Object change listings
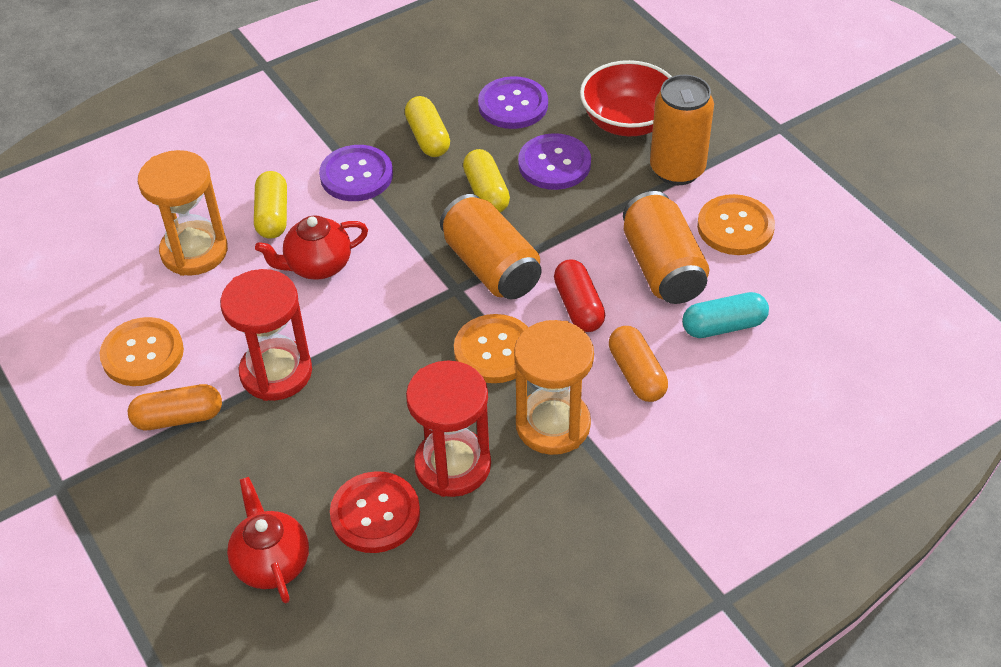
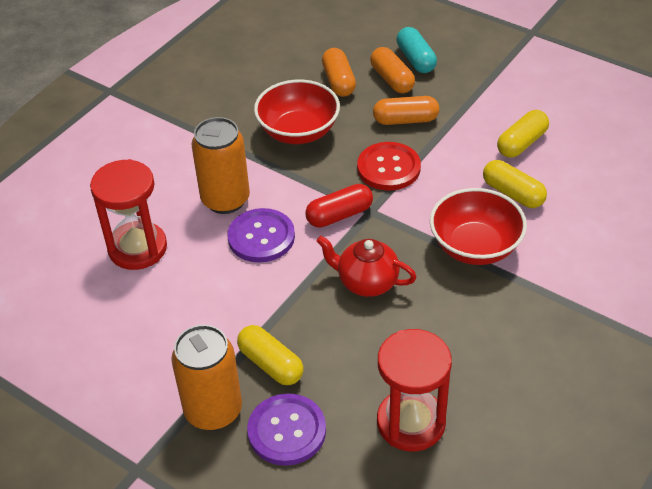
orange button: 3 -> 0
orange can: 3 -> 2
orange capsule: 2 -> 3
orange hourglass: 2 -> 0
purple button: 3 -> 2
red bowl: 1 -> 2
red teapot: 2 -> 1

--

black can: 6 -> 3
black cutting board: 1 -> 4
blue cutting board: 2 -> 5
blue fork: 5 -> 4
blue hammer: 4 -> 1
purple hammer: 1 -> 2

Your goal - Repeat, exactly as they stand above, the lines from the line with "orange button: 3 -> 0" to the line with "red teapot: 2 -> 1", both lines included.

Output of the task -
orange button: 3 -> 0
orange can: 3 -> 2
orange capsule: 2 -> 3
orange hourglass: 2 -> 0
purple button: 3 -> 2
red bowl: 1 -> 2
red teapot: 2 -> 1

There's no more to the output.